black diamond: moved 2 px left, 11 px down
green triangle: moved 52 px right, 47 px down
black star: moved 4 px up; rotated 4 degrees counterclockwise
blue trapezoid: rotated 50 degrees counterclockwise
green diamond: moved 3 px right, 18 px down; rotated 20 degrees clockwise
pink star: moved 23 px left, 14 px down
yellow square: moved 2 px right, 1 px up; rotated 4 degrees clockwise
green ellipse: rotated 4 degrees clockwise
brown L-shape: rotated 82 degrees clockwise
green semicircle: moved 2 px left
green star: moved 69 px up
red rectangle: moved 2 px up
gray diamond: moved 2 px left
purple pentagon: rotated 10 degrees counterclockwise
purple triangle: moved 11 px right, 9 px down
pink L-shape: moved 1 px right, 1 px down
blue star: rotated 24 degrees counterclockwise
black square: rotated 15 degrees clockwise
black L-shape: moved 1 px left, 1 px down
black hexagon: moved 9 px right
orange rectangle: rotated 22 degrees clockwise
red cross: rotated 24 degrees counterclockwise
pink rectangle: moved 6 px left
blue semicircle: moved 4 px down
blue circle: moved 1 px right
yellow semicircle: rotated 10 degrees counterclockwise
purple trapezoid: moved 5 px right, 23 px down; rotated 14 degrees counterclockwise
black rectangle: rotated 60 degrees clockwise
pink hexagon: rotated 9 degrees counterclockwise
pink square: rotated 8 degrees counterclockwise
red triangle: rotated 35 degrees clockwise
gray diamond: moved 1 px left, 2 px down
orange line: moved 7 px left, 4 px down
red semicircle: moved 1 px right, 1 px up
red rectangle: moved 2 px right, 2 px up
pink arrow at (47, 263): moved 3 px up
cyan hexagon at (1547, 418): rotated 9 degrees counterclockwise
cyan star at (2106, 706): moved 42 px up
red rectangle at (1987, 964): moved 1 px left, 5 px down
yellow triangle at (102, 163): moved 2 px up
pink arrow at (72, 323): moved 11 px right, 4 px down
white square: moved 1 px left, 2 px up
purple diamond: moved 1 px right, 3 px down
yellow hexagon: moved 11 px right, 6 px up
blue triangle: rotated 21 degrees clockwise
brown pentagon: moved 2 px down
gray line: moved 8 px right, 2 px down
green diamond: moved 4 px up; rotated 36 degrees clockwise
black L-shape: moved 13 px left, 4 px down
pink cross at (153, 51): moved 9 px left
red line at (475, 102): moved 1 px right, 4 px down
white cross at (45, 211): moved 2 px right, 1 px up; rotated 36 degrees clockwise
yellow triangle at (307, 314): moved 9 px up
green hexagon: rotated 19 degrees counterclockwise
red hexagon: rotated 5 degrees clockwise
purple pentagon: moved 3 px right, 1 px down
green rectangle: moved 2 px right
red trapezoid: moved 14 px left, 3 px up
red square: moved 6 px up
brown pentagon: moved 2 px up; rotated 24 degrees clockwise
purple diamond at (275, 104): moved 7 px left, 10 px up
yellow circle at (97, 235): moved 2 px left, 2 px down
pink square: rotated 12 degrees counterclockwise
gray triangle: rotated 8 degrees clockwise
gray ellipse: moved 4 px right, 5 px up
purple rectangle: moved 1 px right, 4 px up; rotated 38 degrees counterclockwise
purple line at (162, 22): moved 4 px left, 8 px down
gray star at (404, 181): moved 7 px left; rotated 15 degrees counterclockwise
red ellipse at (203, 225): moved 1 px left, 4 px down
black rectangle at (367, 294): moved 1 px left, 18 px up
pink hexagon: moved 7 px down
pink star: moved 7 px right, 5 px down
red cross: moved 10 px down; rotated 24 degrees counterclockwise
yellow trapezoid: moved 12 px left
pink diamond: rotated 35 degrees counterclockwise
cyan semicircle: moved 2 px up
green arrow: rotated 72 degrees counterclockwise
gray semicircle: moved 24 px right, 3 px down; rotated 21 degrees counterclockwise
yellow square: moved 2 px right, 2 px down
:::::
Your answer should be the lines above, from the line containing "gray ellipse: moved 4 px right, 5 px up" up to and including the line containing "gray semicircle: moved", reproduced exactly and with nothing else.

▶ **Output of the task**:
gray ellipse: moved 4 px right, 5 px up
purple rectangle: moved 1 px right, 4 px up; rotated 38 degrees counterclockwise
purple line at (162, 22): moved 4 px left, 8 px down
gray star at (404, 181): moved 7 px left; rotated 15 degrees counterclockwise
red ellipse at (203, 225): moved 1 px left, 4 px down
black rectangle at (367, 294): moved 1 px left, 18 px up
pink hexagon: moved 7 px down
pink star: moved 7 px right, 5 px down
red cross: moved 10 px down; rotated 24 degrees counterclockwise
yellow trapezoid: moved 12 px left
pink diamond: rotated 35 degrees counterclockwise
cyan semicircle: moved 2 px up
green arrow: rotated 72 degrees counterclockwise
gray semicircle: moved 24 px right, 3 px down; rotated 21 degrees counterclockwise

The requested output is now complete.